Can you copy out the data exactly? Leave the images out.

→ **Given data**
•••••
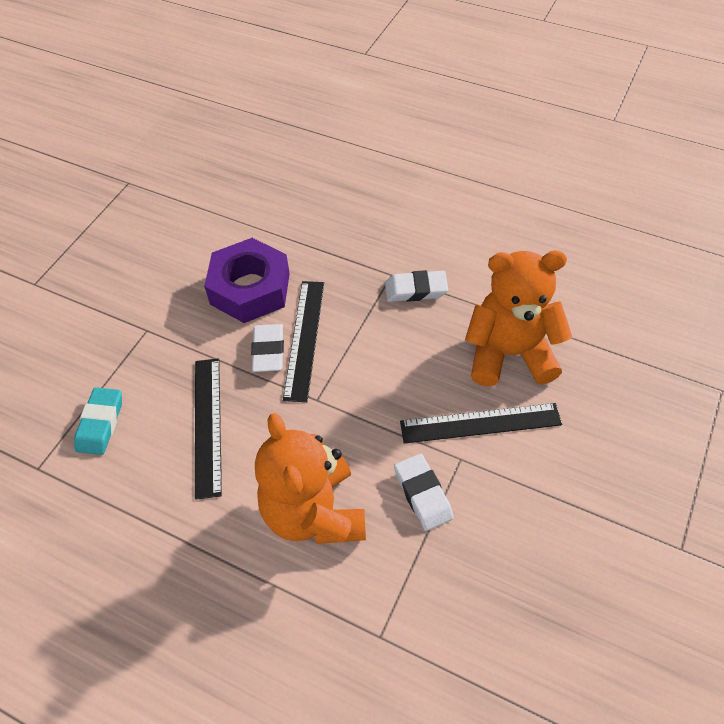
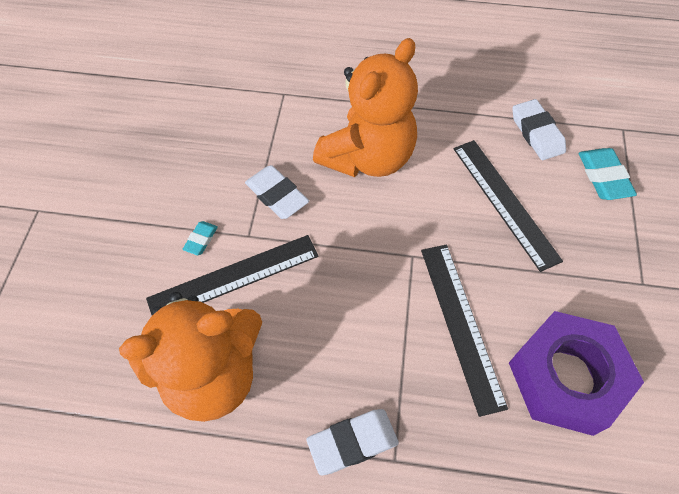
camera: 160 degrees right, 5 degrees up
(268, 351) = (493, 297): white eraser -> white eraser (536, 133)
(314, 512) = (368, 157): orange teddy bear -> orange teddy bear turned 75 degrees clockwise
(507, 467) = (201, 240): none -> turquoise eraser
•••••
→ **Response to the exercise**
camera: 160 degrees right, 5 degrees up
(268, 351) = (493, 297): white eraser -> white eraser (536, 133)
(314, 512) = (368, 157): orange teddy bear -> orange teddy bear turned 75 degrees clockwise
(507, 467) = (201, 240): none -> turquoise eraser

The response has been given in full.